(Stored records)
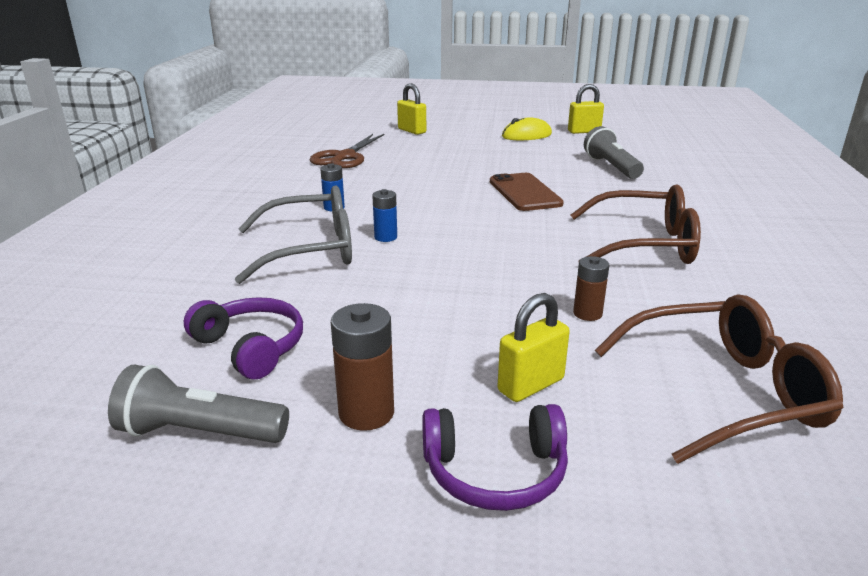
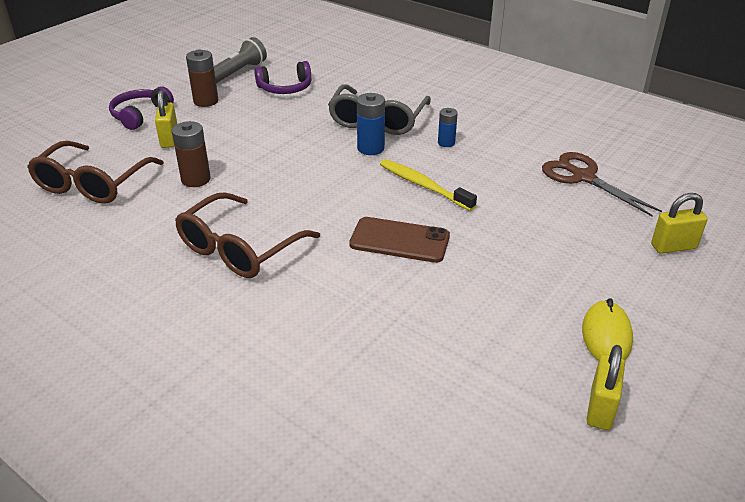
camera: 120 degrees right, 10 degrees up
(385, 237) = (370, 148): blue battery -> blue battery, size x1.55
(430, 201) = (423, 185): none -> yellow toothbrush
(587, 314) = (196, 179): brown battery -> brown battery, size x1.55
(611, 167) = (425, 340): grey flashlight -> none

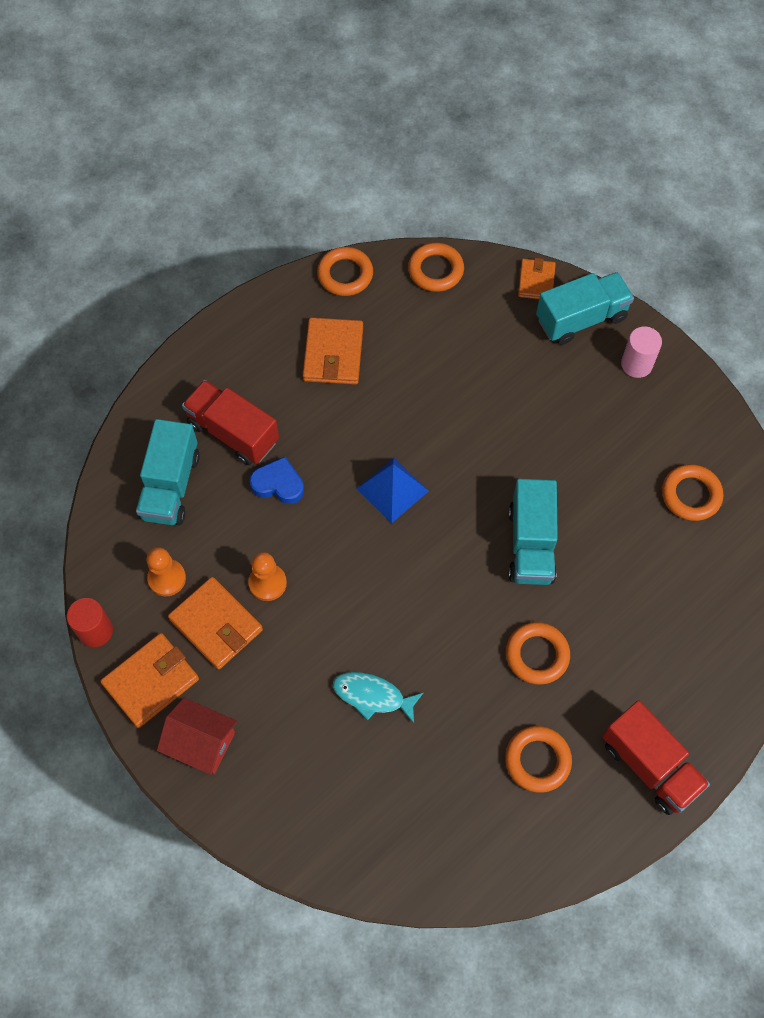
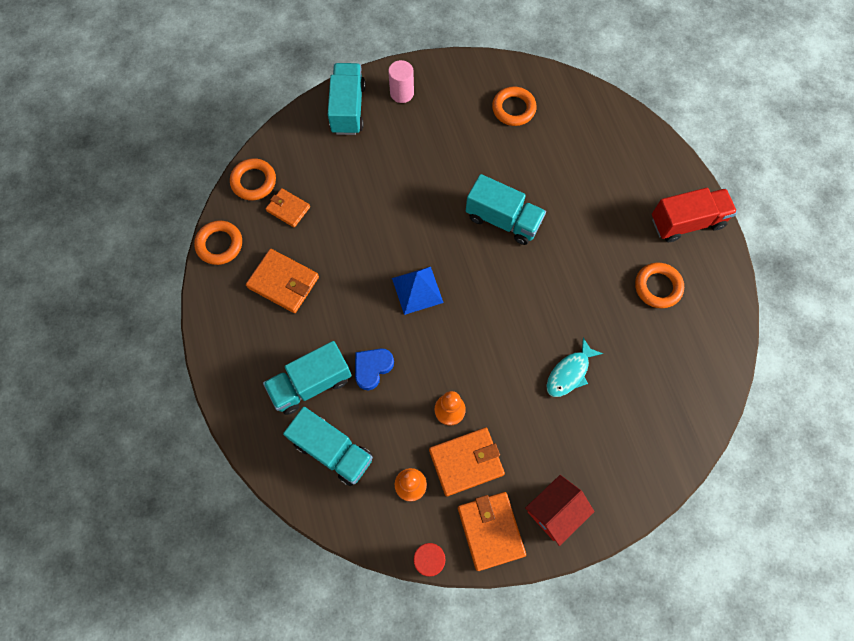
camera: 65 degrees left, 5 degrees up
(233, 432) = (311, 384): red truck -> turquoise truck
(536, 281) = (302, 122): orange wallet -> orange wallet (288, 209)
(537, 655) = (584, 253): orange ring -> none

## YOUR ASSIGNMENT
In the records, locate each line holding the string "orange" and copy it.

## RESPONSE AREA
(536, 281) = (302, 122): orange wallet -> orange wallet (288, 209)
(537, 655) = (584, 253): orange ring -> none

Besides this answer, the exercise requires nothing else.